(Beginning of Data extract)

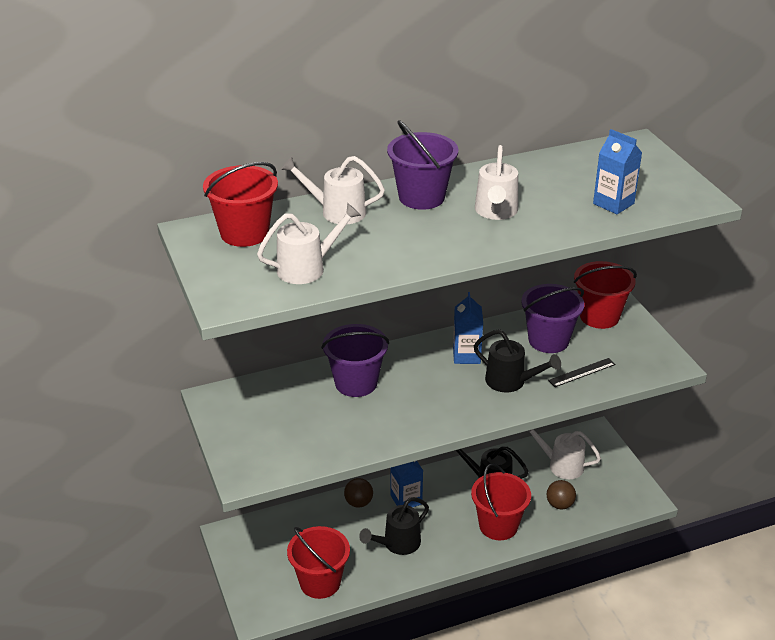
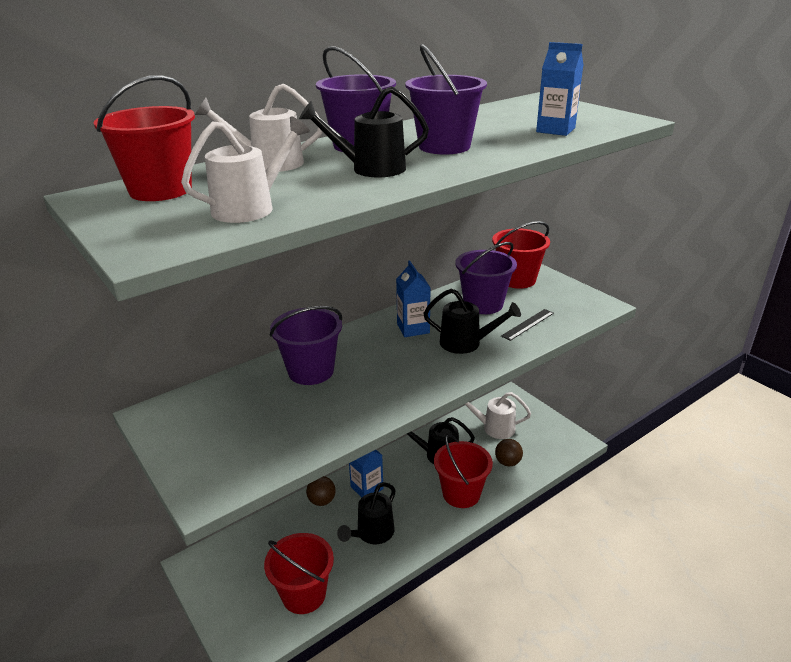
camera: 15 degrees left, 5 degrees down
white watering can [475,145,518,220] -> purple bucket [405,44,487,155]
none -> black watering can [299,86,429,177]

(End of Data extract)

- **What the task asks**: All of the material is to be reproduced verbatim, pictures excluded.

- **Task answer**:
camera: 15 degrees left, 5 degrees down
white watering can [475,145,518,220] -> purple bucket [405,44,487,155]
none -> black watering can [299,86,429,177]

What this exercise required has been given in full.